**DATA EXTRACTS:**
——

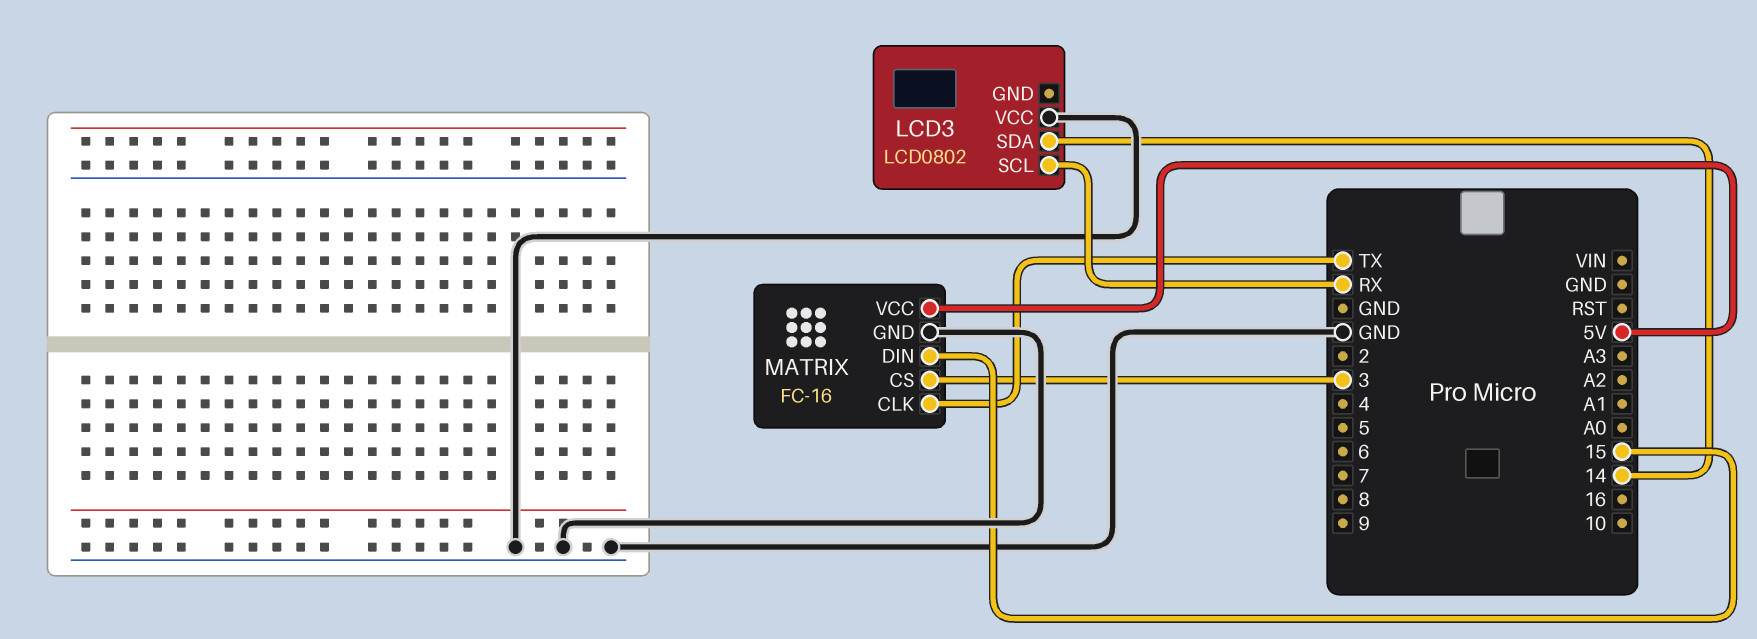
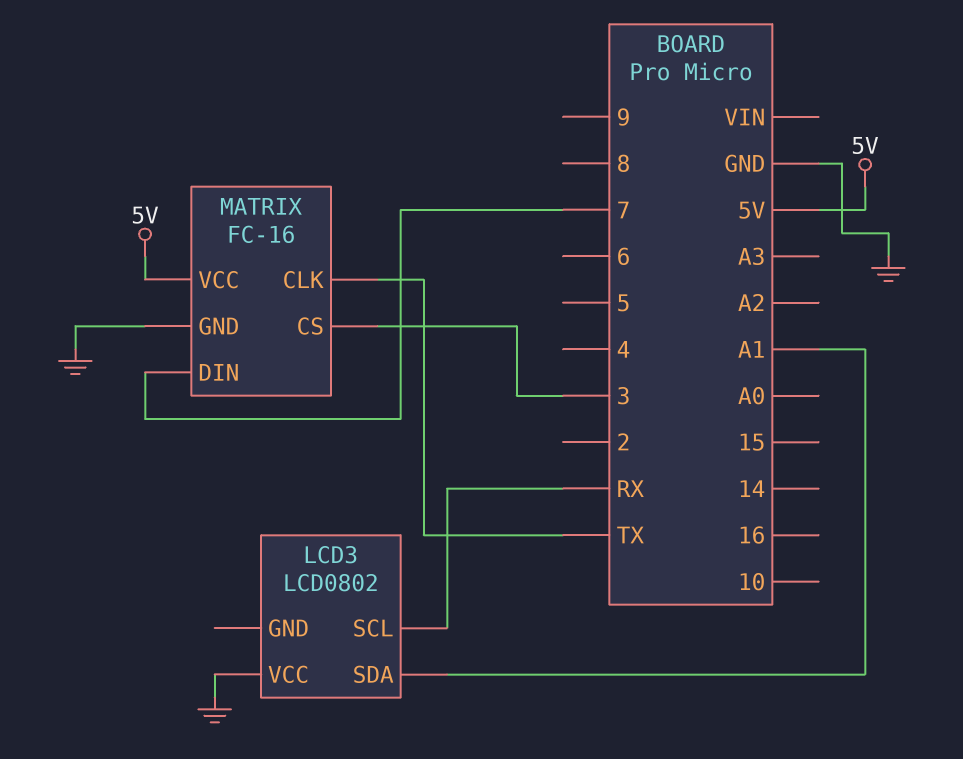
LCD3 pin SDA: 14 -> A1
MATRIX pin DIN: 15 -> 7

——

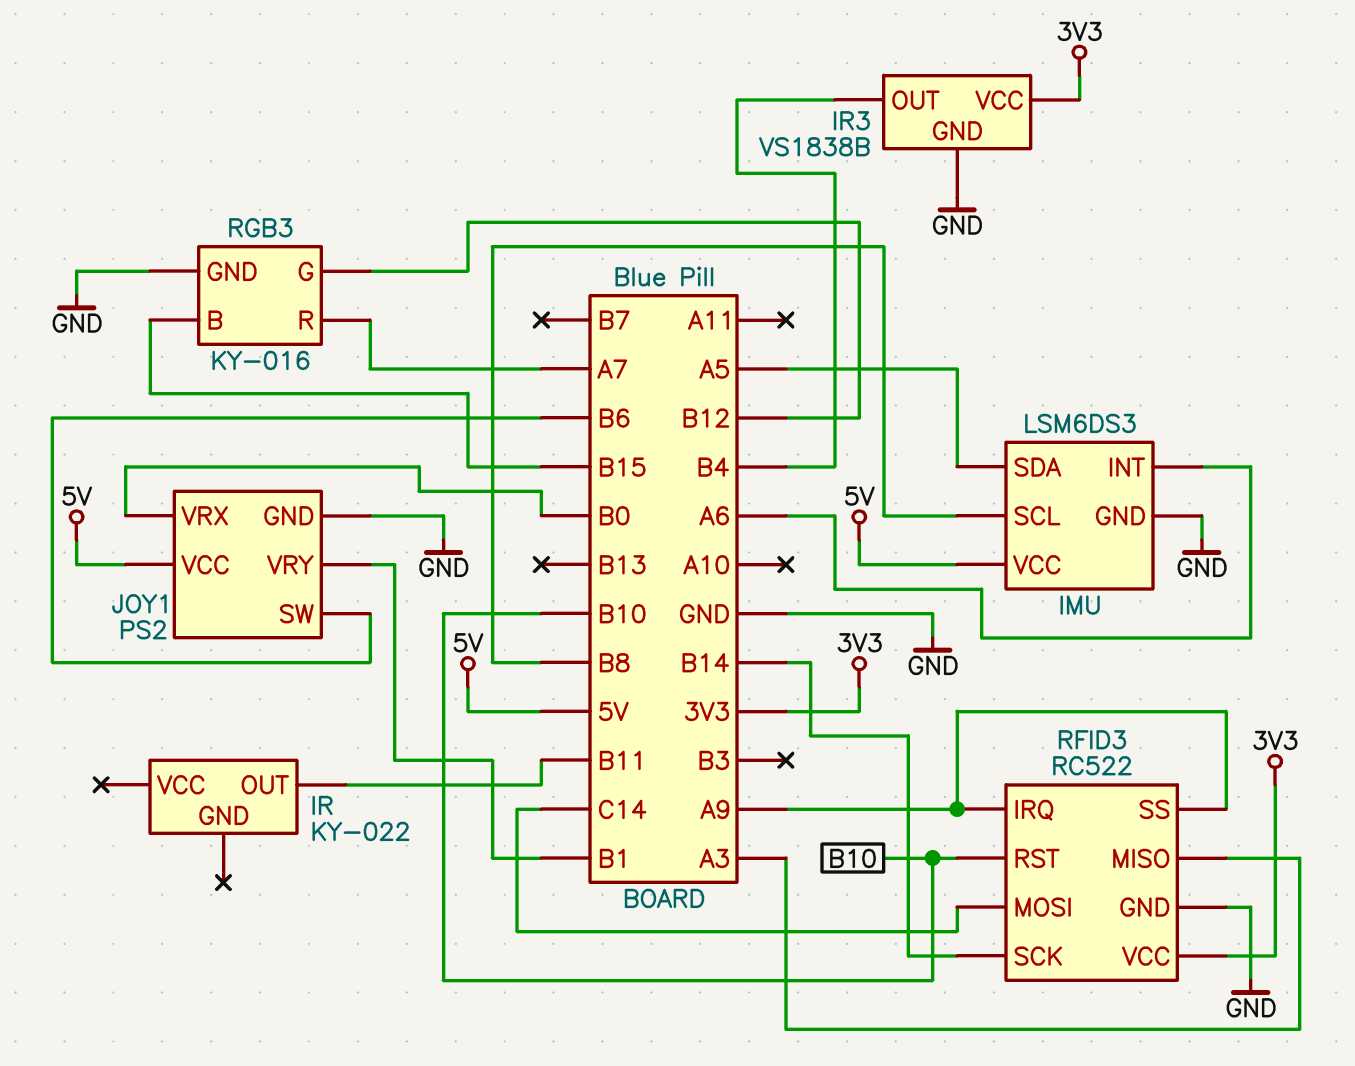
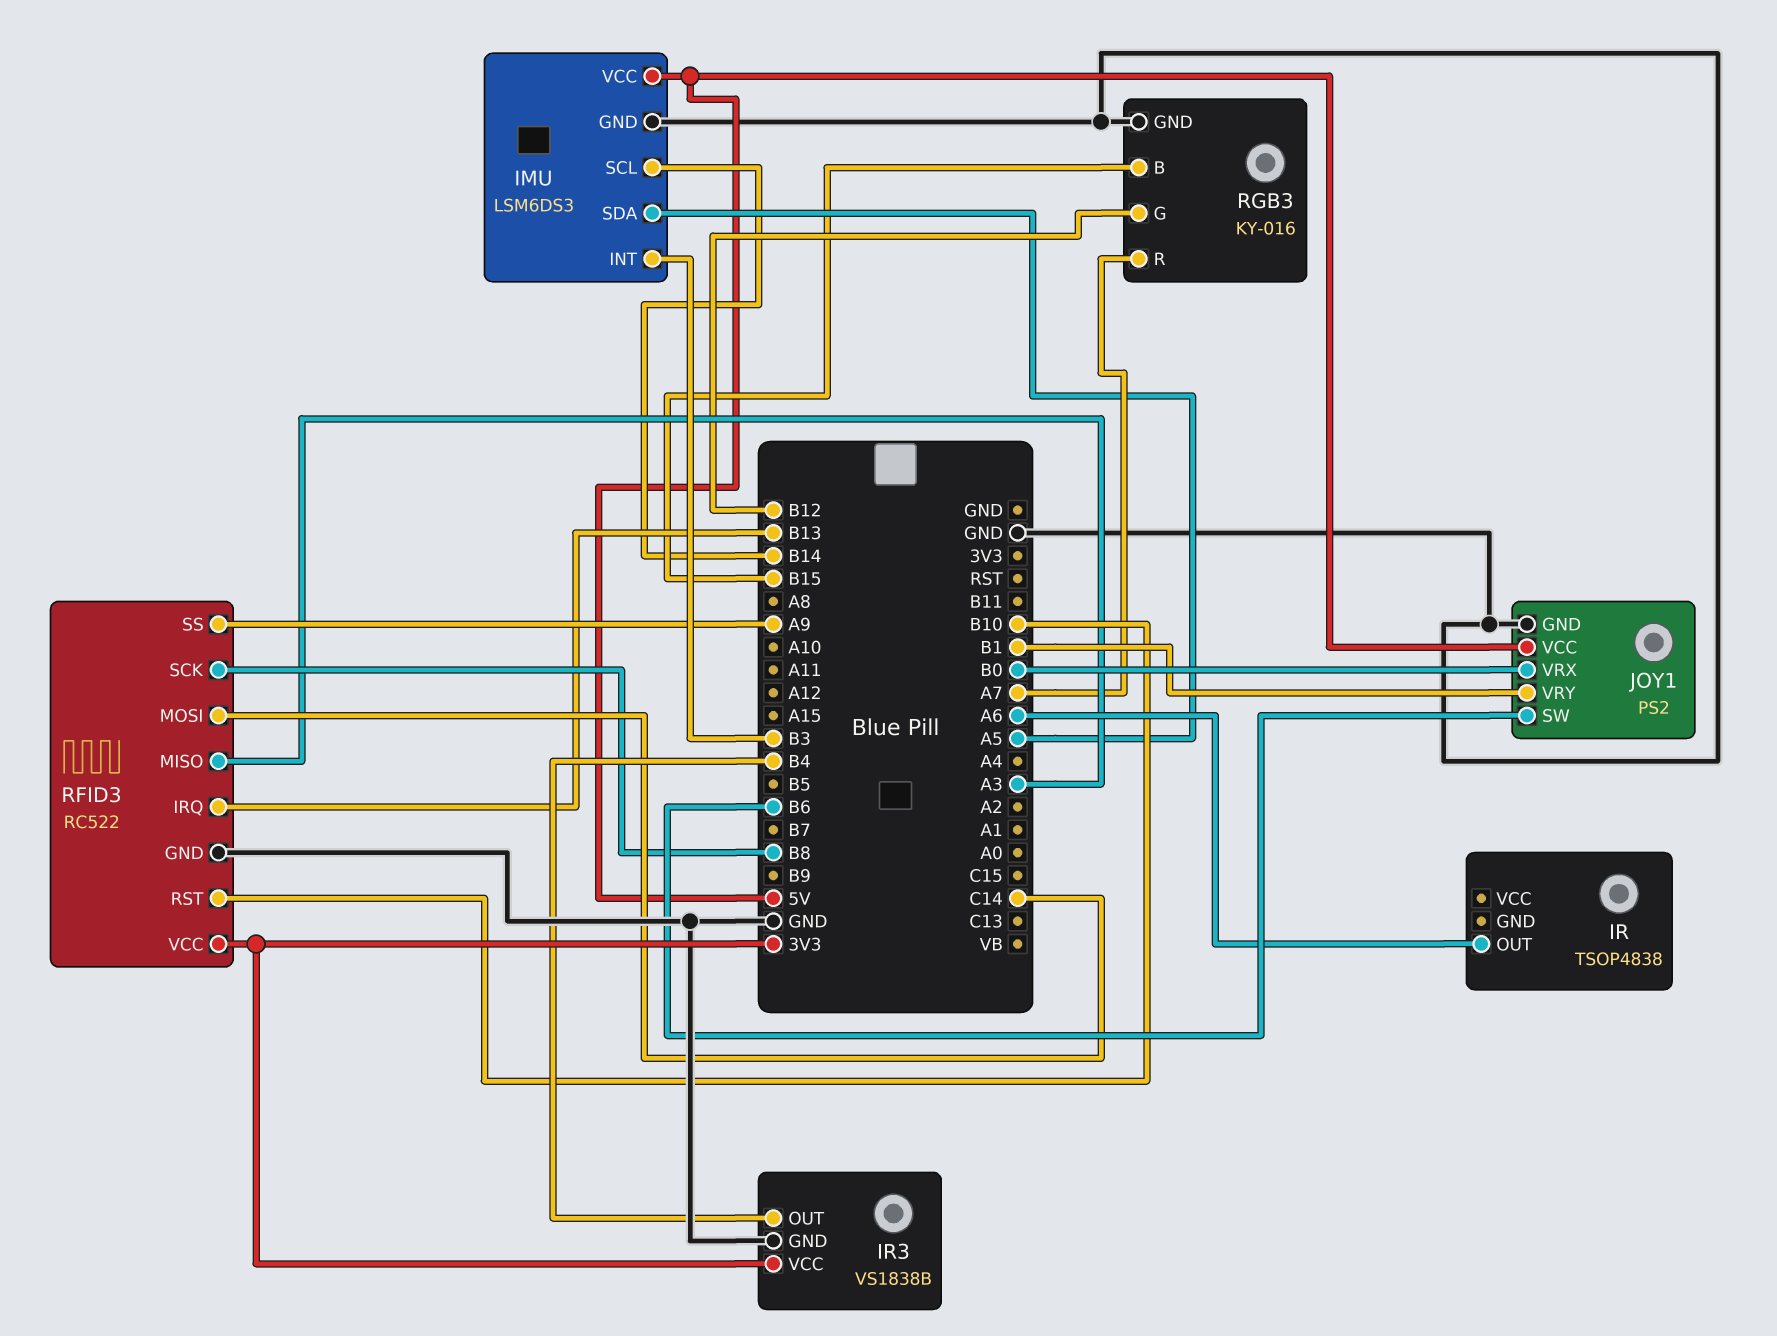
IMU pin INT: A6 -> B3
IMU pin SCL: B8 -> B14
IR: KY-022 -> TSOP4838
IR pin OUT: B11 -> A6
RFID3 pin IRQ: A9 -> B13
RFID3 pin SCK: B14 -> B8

——

**HOW TO COMPLETE THIS TASK:** Everything from the line with "IR: KY-022 -> TSOP4838" through the line with "RFID3 pin SCK: B14 -> B8" in the listing above must be retyped exactly, with nothing added.

**SOLUTION TO THIS EXERCISE:**
IR: KY-022 -> TSOP4838
IR pin OUT: B11 -> A6
RFID3 pin IRQ: A9 -> B13
RFID3 pin SCK: B14 -> B8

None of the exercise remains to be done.